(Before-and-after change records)
• • •
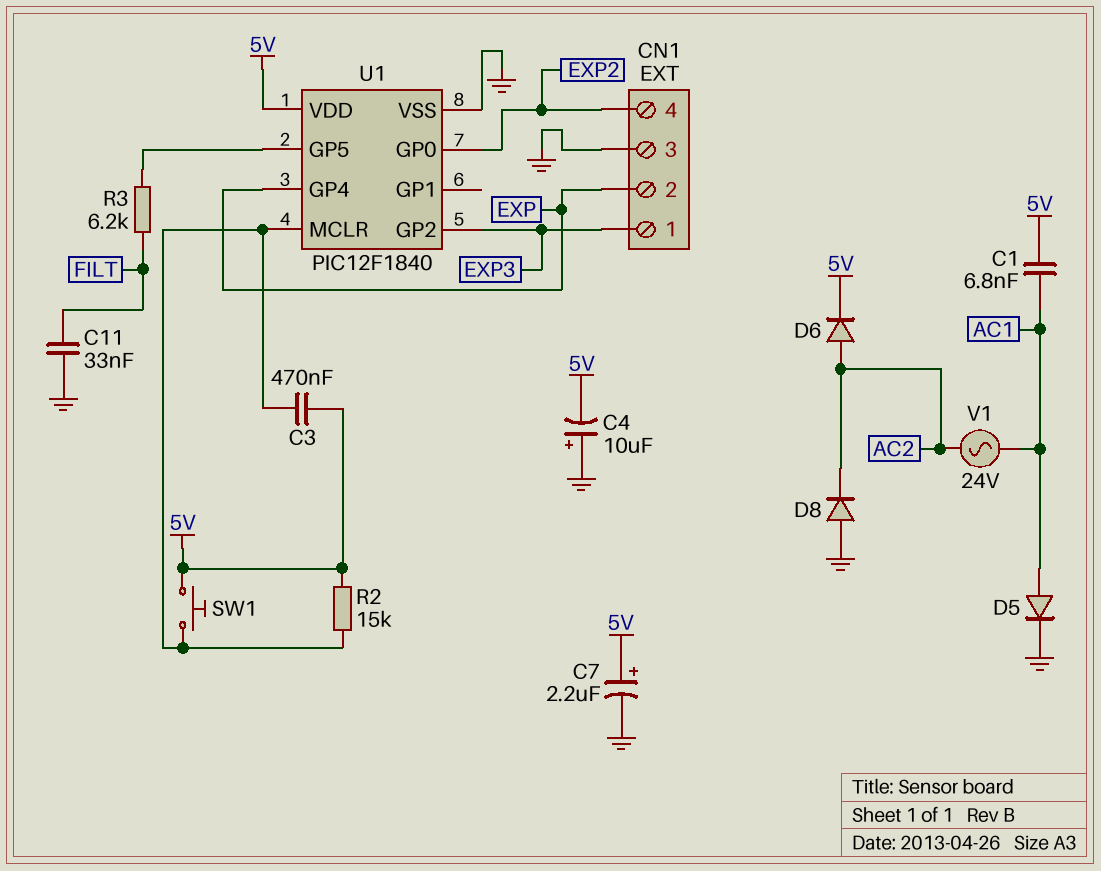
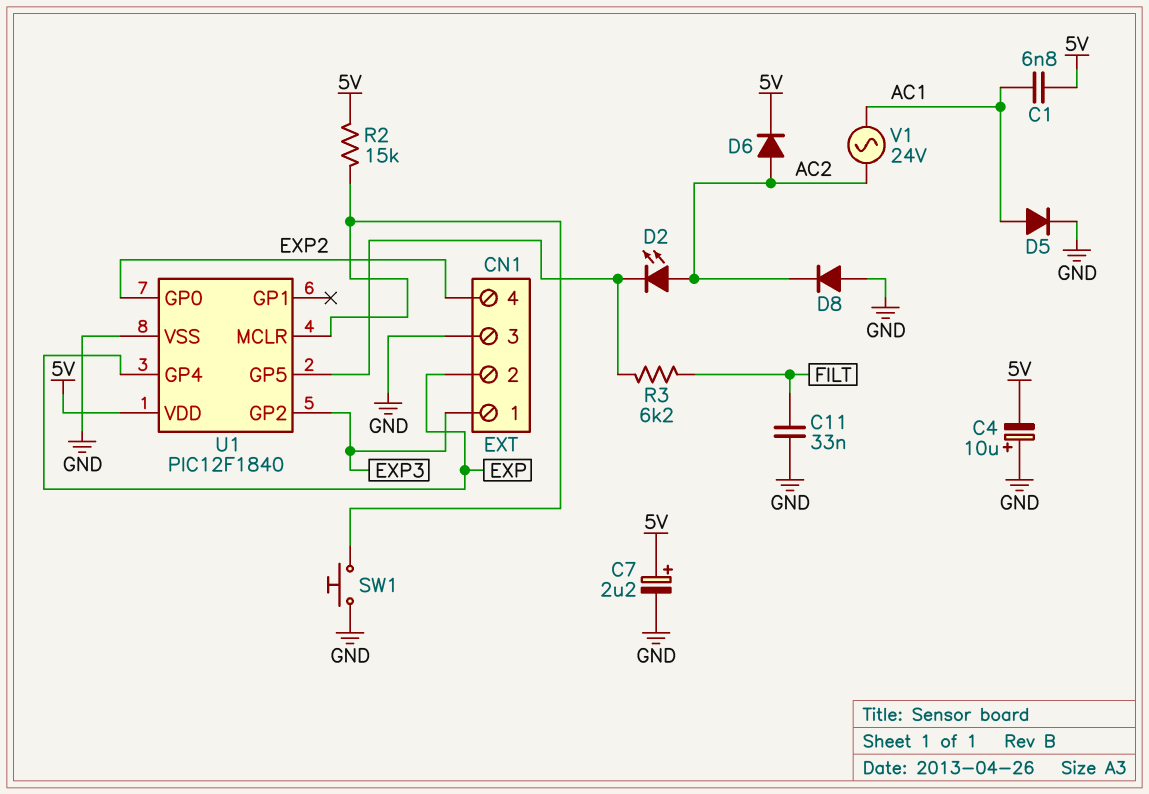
C3: 470nF (5V, U1/MCLR) -> none
D2: none -> LED (A AC2, K U1/GP5)
SW1: button (5V, U1/MCLR) -> button (GND, U1/MCLR)

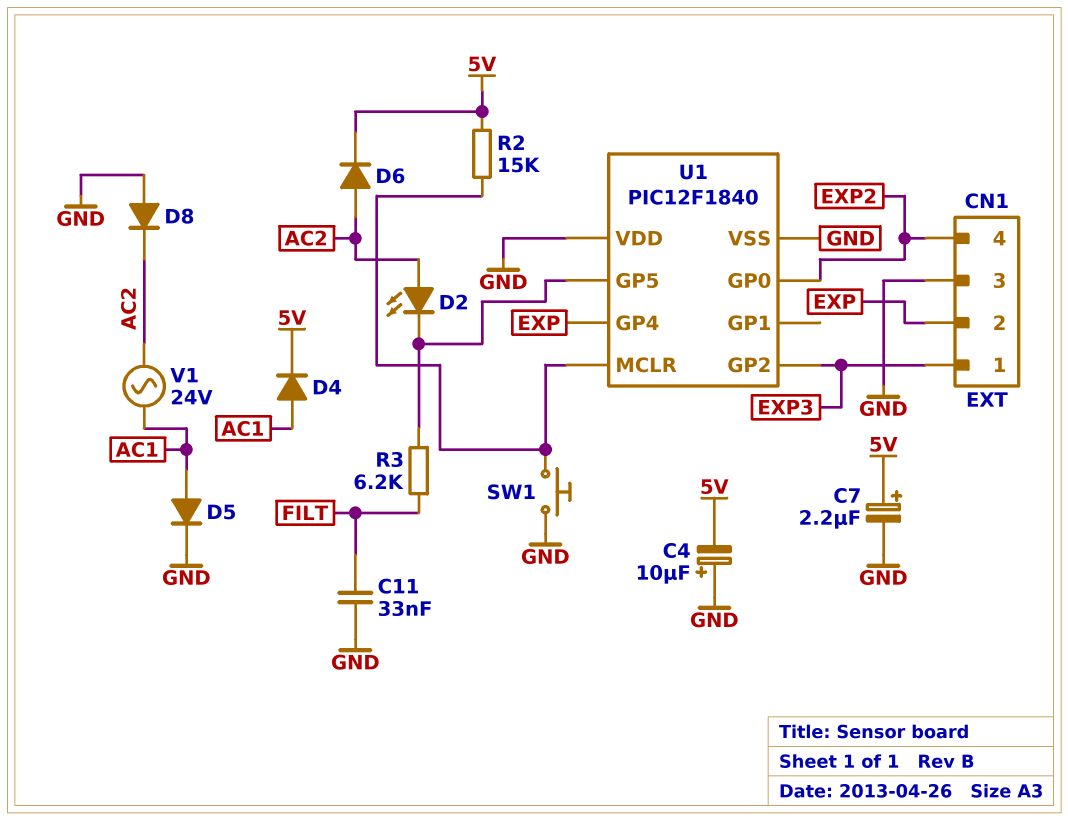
C1: 6.8nF (5V, AC1) -> none
D4: none -> diode (A AC1, K 5V)
U1 pin VDD: 5V -> GND

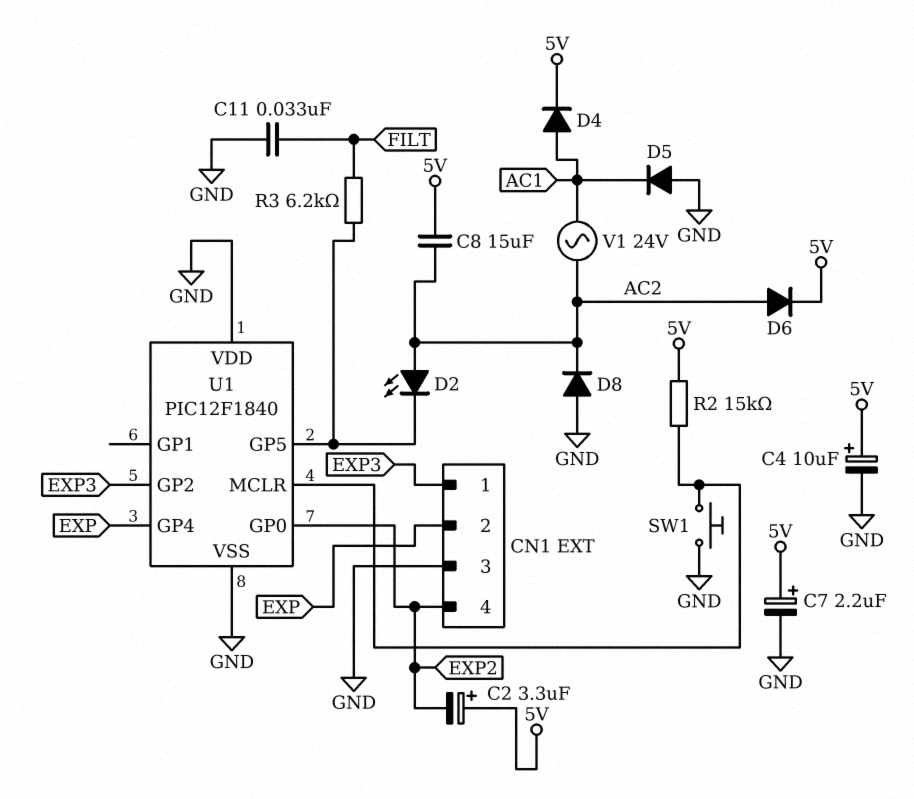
C2: none -> 3.3uF (plus 5V, minus EXP2)
C4: 10uF (plus GND, minus 5V) -> 10uF (plus 5V, minus GND)
C8: none -> 15uF (5V, AC2)
D5: diode (A AC1, K GND) -> diode (A GND, K AC1)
• • •
Exercise: Above are the records; print them all exactly and keep the pictures out.

Exercise solution:
C3: 470nF (5V, U1/MCLR) -> none
D2: none -> LED (A AC2, K U1/GP5)
SW1: button (5V, U1/MCLR) -> button (GND, U1/MCLR)

C1: 6.8nF (5V, AC1) -> none
D4: none -> diode (A AC1, K 5V)
U1 pin VDD: 5V -> GND

C2: none -> 3.3uF (plus 5V, minus EXP2)
C4: 10uF (plus GND, minus 5V) -> 10uF (plus 5V, minus GND)
C8: none -> 15uF (5V, AC2)
D5: diode (A AC1, K GND) -> diode (A GND, K AC1)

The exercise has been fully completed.